RECORDED INFORMATION:
^^^^^^^^

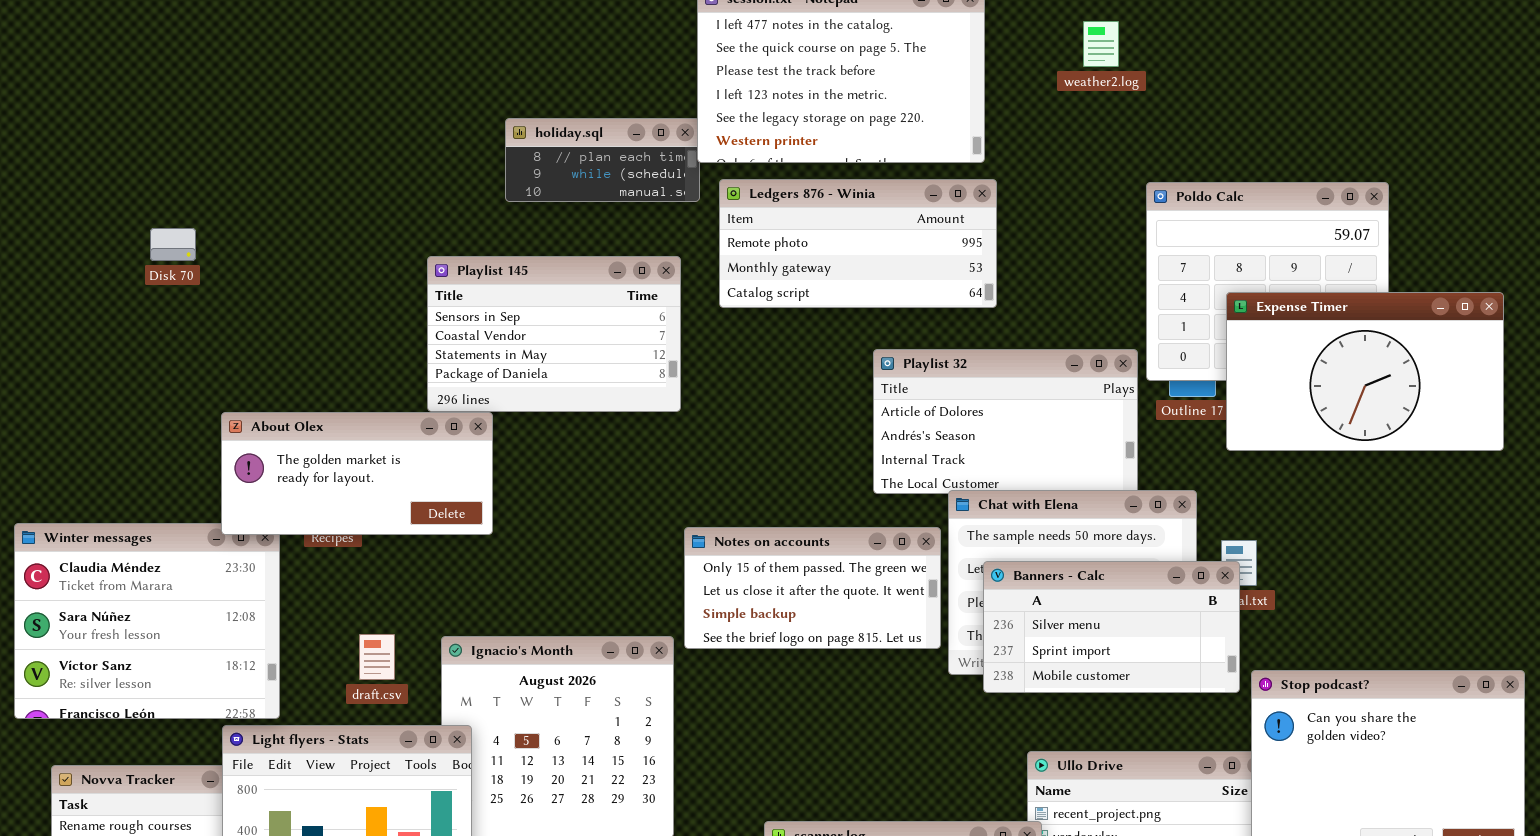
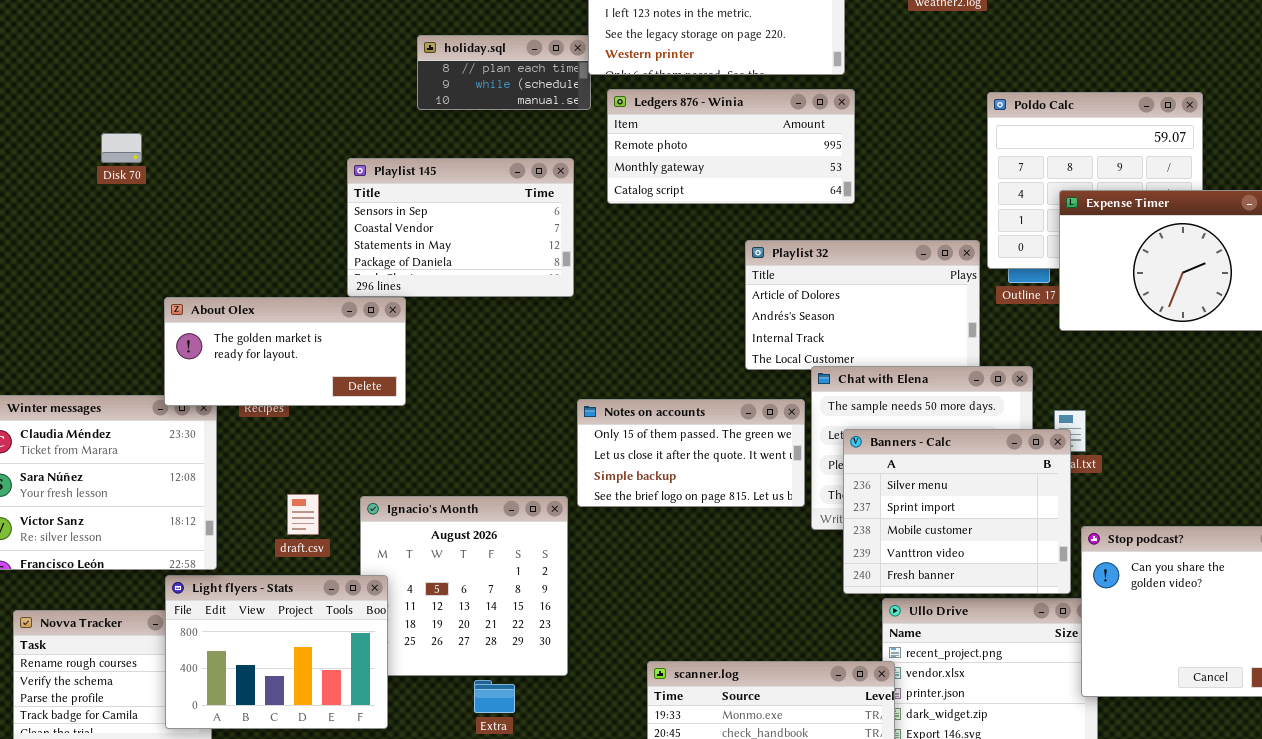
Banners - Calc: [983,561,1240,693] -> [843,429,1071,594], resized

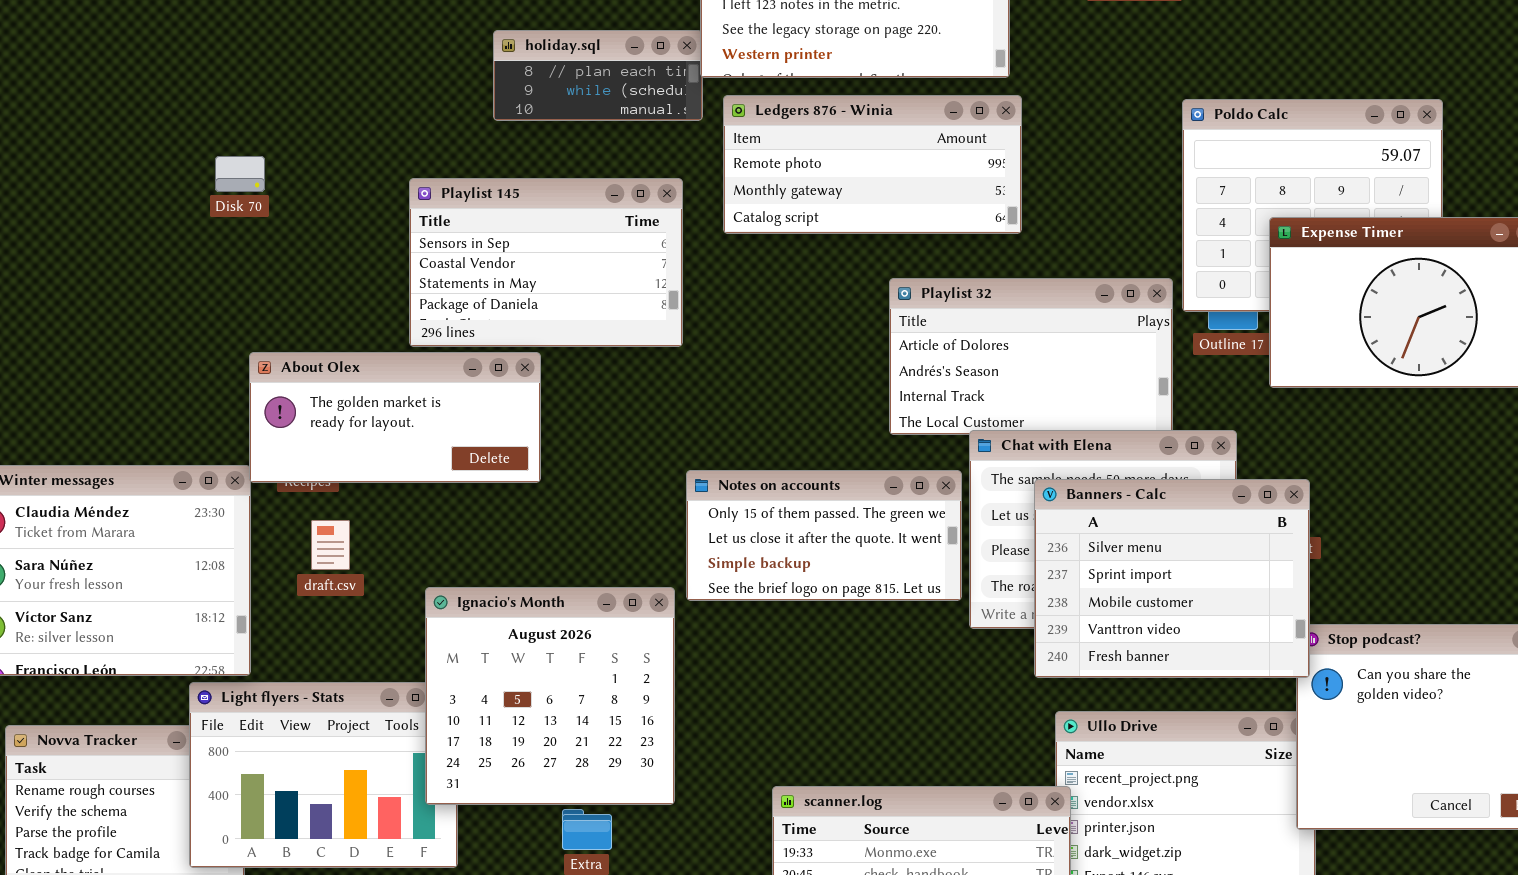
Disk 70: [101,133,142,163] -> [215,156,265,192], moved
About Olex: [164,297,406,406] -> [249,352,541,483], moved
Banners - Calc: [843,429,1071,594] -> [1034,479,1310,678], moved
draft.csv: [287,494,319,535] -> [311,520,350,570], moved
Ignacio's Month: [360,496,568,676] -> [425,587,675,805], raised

^^^^^^^^

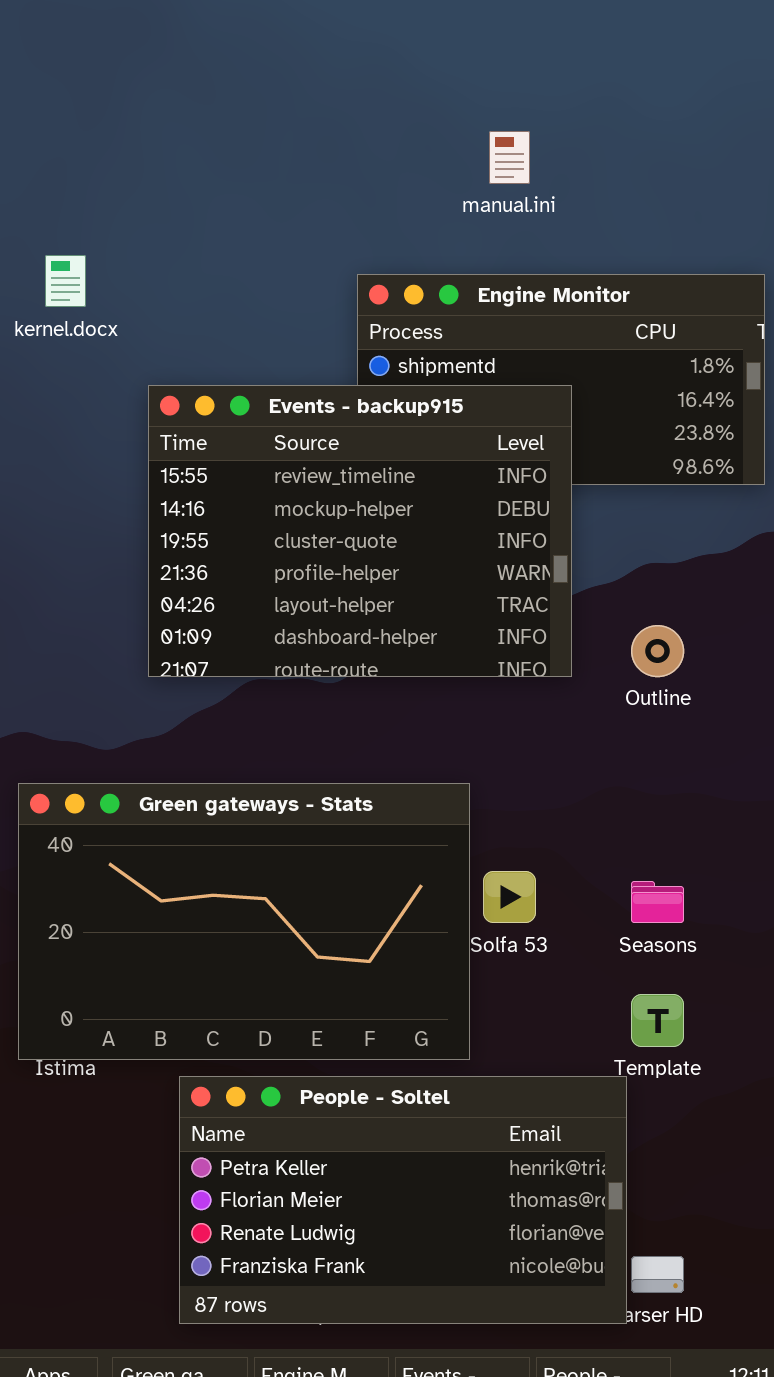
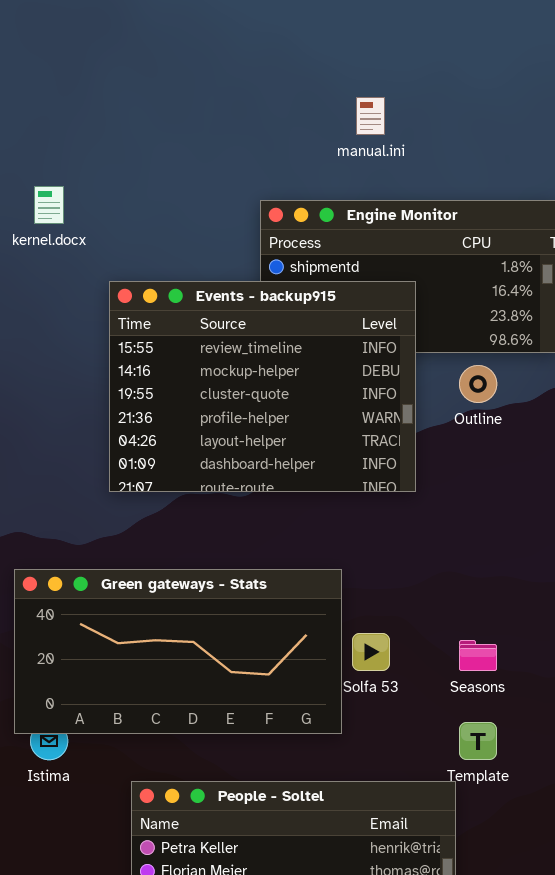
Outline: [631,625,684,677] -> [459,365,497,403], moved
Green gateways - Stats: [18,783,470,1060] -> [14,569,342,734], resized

^^^^^^^^

YOUR ASSIGNMENT:
Within the listing above, locate the line containing "About Olex: [164,297,406,406]" and the line containing "Ignacio's Month: [360,496,568,676]". Reproduce those two lines and all lines between them exactly, with nothing added.

TASK SOLUTION:
About Olex: [164,297,406,406] -> [249,352,541,483], moved
Banners - Calc: [843,429,1071,594] -> [1034,479,1310,678], moved
draft.csv: [287,494,319,535] -> [311,520,350,570], moved
Ignacio's Month: [360,496,568,676] -> [425,587,675,805], raised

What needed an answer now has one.